**Task brief**
Count every line in the data that contains the word "brown", then report that number alone.

**Information supplied**
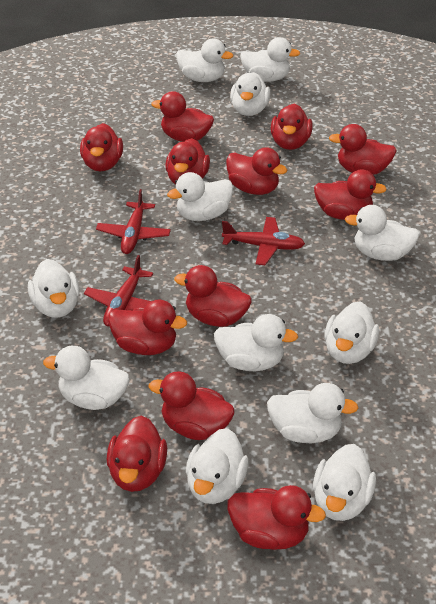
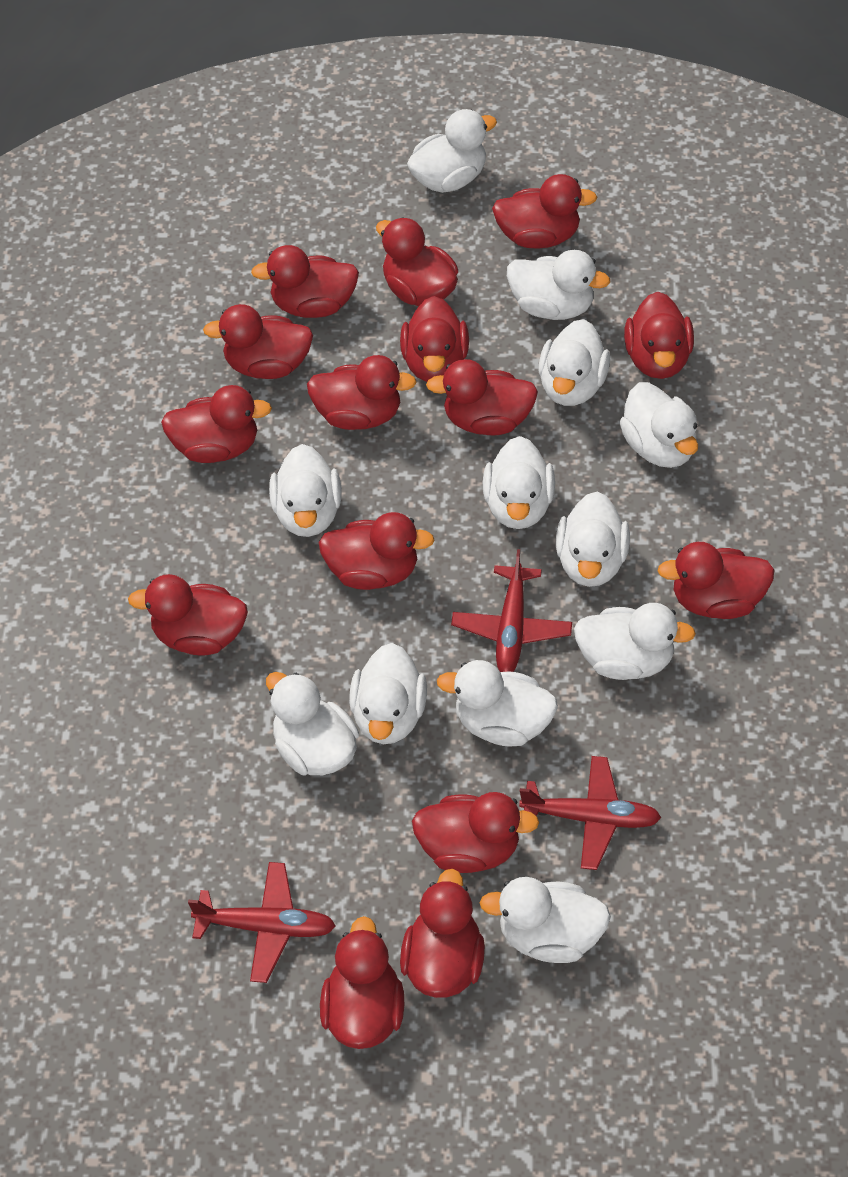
red duck: [80,123,123,171] [107,415,167,492] [108,299,187,355] [149,371,235,440] [151,91,214,142] [165,138,210,184] [174,265,252,327] [226,147,287,195] [227,485,326,550] [271,103,313,150] [314,169,387,220] [329,124,397,175] = 12 -> [128,574,248,656] [161,385,272,463] [203,304,313,379] [251,245,359,318] [307,355,417,430] [318,512,435,590] [320,916,404,1049] [376,217,458,306] [400,296,469,382] [400,869,485,998] [412,792,539,873] [426,359,538,435] [492,174,597,249] [624,292,694,379] [658,542,775,619] = 15

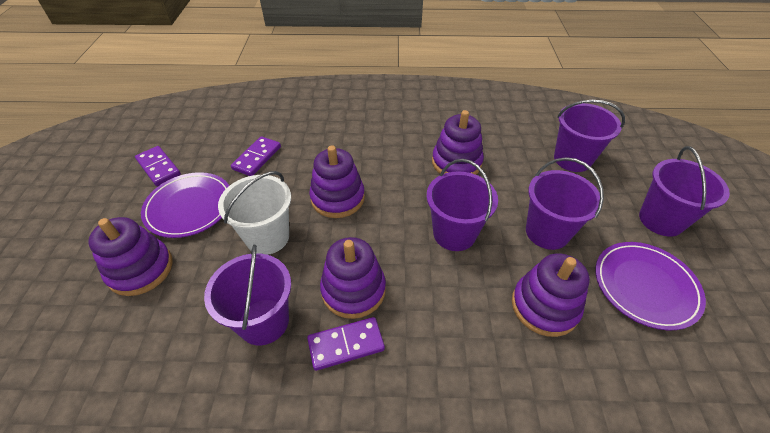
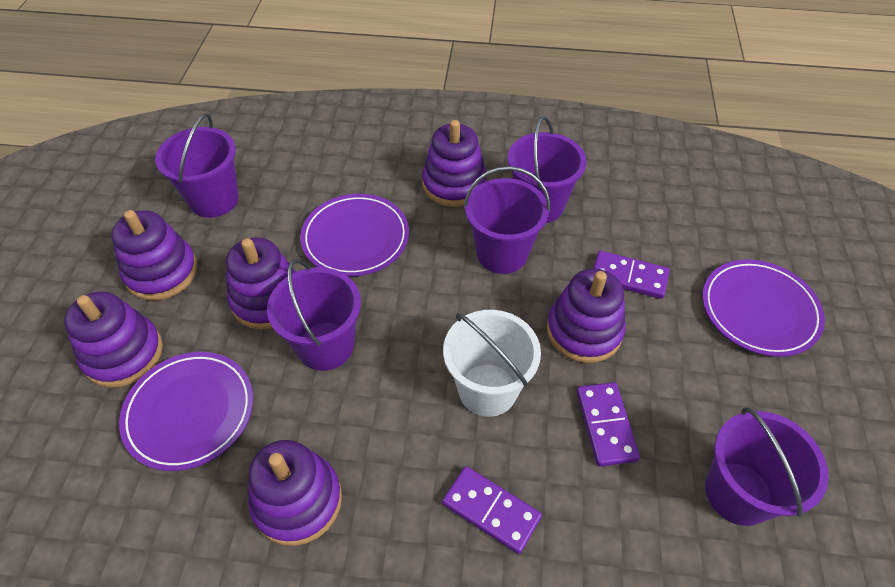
purple plate: [141,172,229,238] [595,242,706,330] = 2 -> [119,352,253,471] [300,194,409,276] [702,260,825,357] = 3
purple stacking toy: [88,217,173,296] [309,145,365,218] [320,237,386,319] [432,110,484,175] [512,253,590,337] = 5 -> [64,292,163,388] [111,210,198,300] [226,237,296,330] [248,440,342,546] [422,120,487,207] [547,269,626,363] = 6

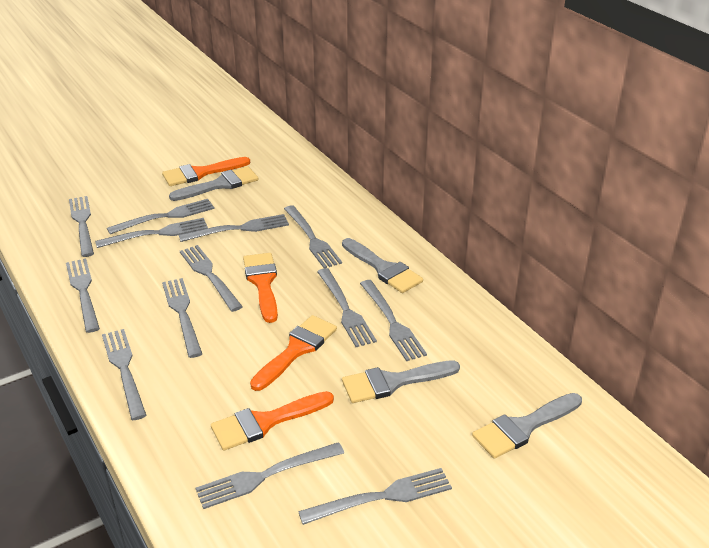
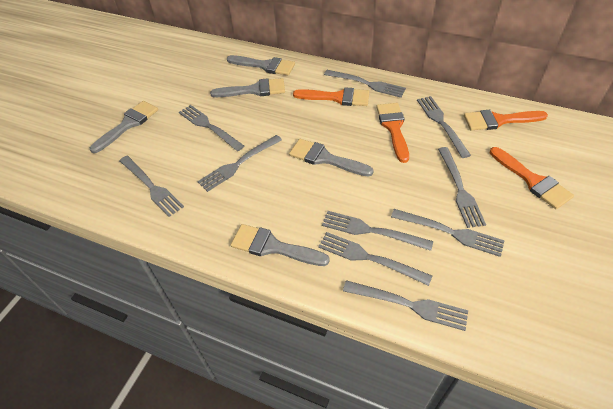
grey brush: [169,166,258,201] [342,238,423,293] [342,360,460,403] [472,393,582,459] = 4 -> [90,101,158,153] [210,78,285,97] [227,55,295,75] [231,224,330,266] [289,139,374,177] = 5
grey fork: [66,258,100,333] [69,196,94,257] [95,218,208,248] [102,329,147,420] [107,199,215,234] [162,278,202,358] [179,214,289,242] [180,245,243,312] [196,442,344,509] [284,205,342,268] [298,468,452,525] [317,268,377,347] [360,280,427,361] = 13 -> [119,156,184,217] [179,105,244,151] [198,135,282,192] [318,232,432,286] [322,211,433,251] [324,70,406,98] [343,280,468,331] [391,209,505,257] [417,96,471,158] [438,147,486,228] = 10

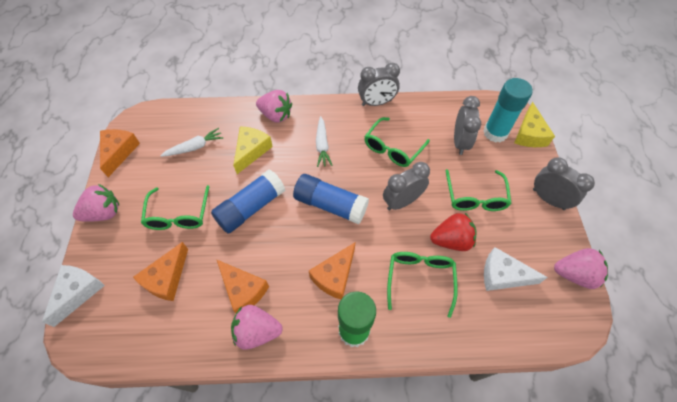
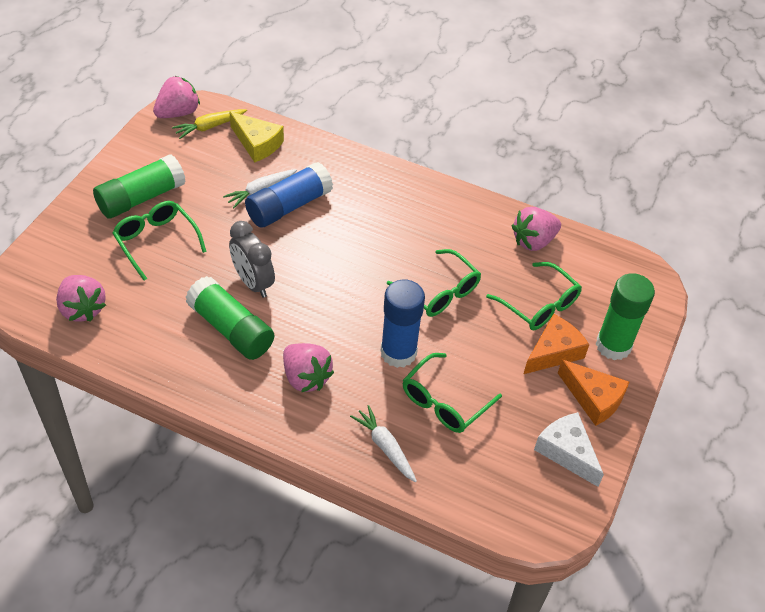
green glue stick: [338,291,376,347] = 1 -> [93,154,186,219] [186,276,274,360] [596,273,655,360] = 3
grey clock: [358,63,400,106] [383,162,430,210] [454,96,481,155] [533,157,595,210] = 4 -> [229,221,275,298] = 1
orange cheese: [100,129,140,177] [133,242,188,301] [216,259,269,313] [309,243,355,299] = 4 -> [524,314,589,374] [558,360,629,426] = 2
red strawberry: [430,213,476,251] = 1 -> none = 0
turquoise glue stick: [483,78,532,143] = 1 -> none = 0
white cheese: [42,265,105,327] [484,247,548,291] = 2 -> [534,412,604,487] = 1
yellow carrot: none = 0 -> [172,109,247,139] = 1
yellow cheese: [233,126,273,174] [514,102,555,147] = 2 -> [229,112,284,162] = 1

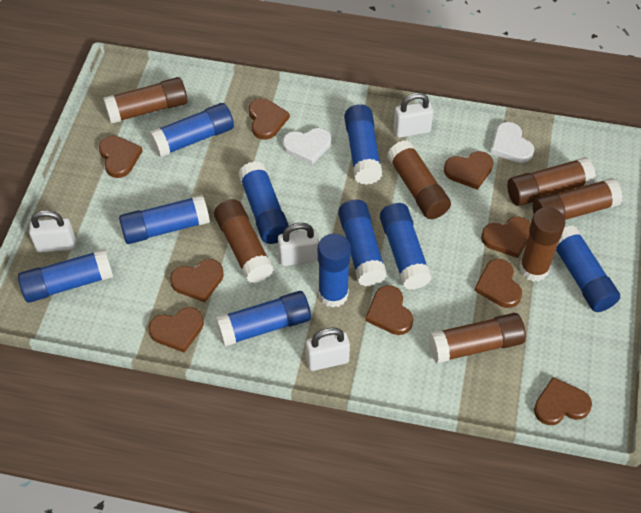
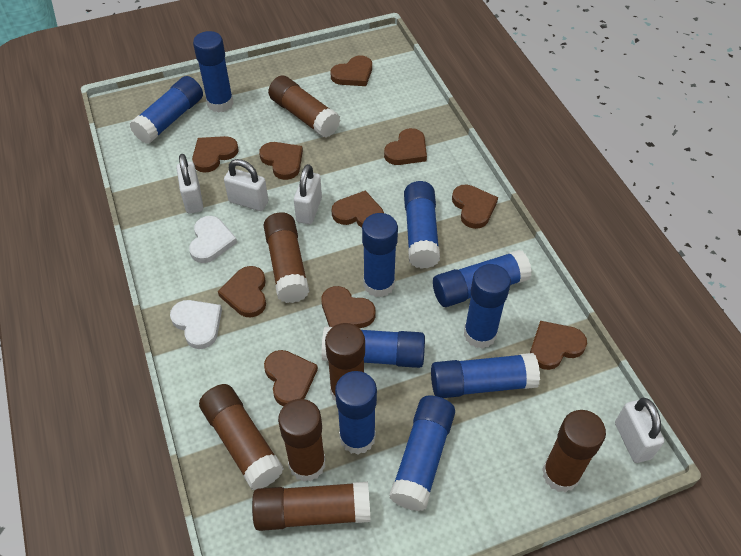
brown heart: [99,136,142,178] [149,307,204,353] [170,259,224,302] [249,98,290,140] [365,285,413,335] [444,151,493,190] [474,259,522,308] [481,217,531,258] [534,377,592,425] = 9 -> [192,136,239,173] [218,266,266,318] [259,142,303,180] [264,350,318,406] [322,286,375,328] [330,56,372,86] [332,190,384,228] [384,128,427,165] [452,185,498,229] [530,321,587,370] = 10

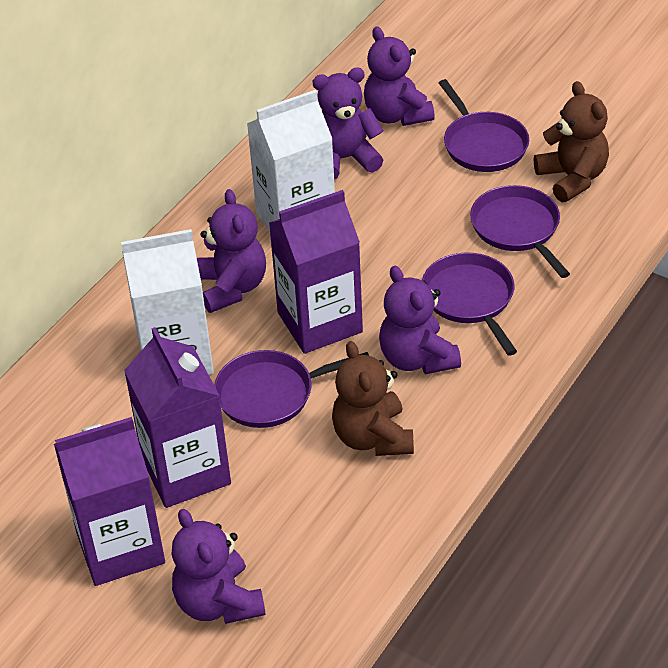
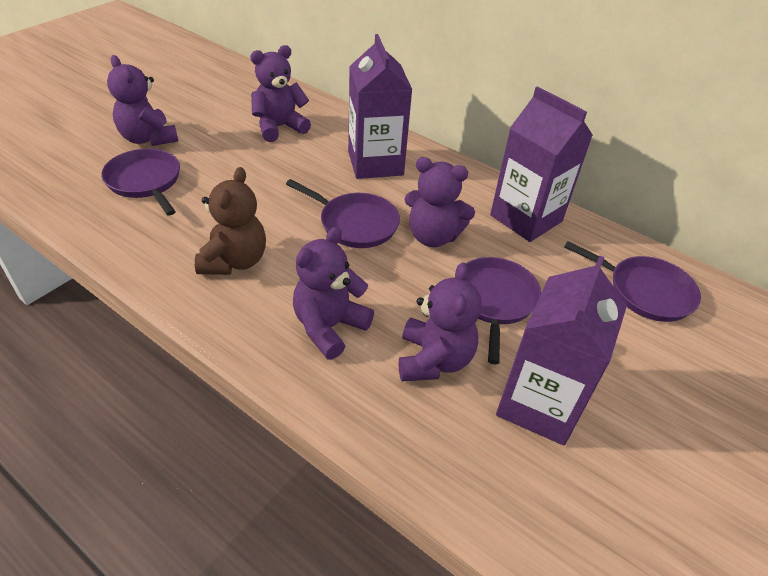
brown teddy bear: [332,341,414,456] [534,81,609,202] = 2 -> [195,167,266,275] = 1
white carton: [121,229,214,375] [247,90,335,232] = 2 -> none = 0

**Finished exercise**
2